*Your task*.
Leave the pictures out and write out the rest of the listing word for word.

*Dataset content*.
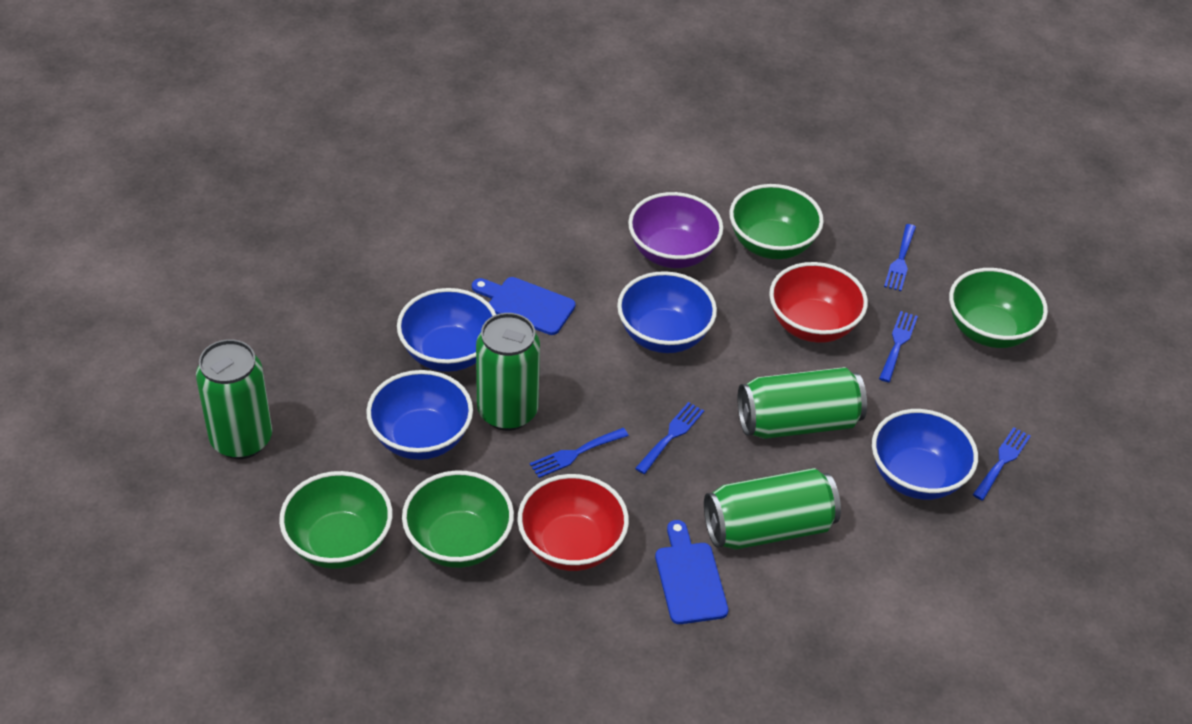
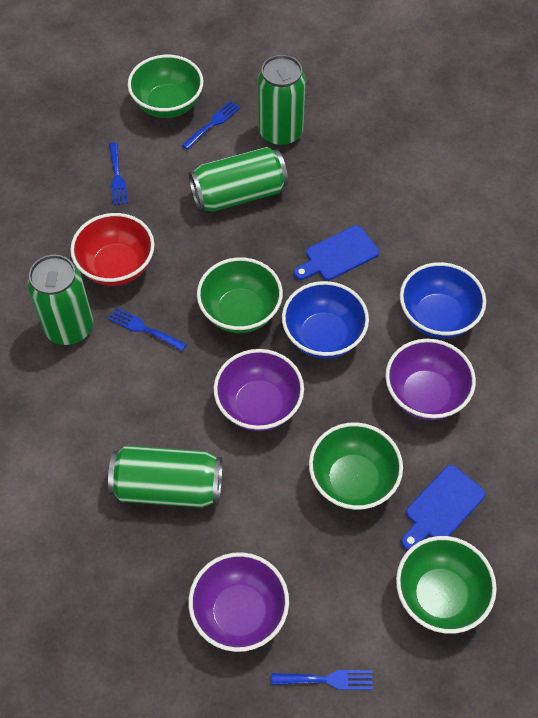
blue bowl: 4 -> 2
blue fork: 5 -> 4
purple bowl: 1 -> 3
red bowl: 2 -> 1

*Solution for this task*.
blue bowl: 4 -> 2
blue fork: 5 -> 4
purple bowl: 1 -> 3
red bowl: 2 -> 1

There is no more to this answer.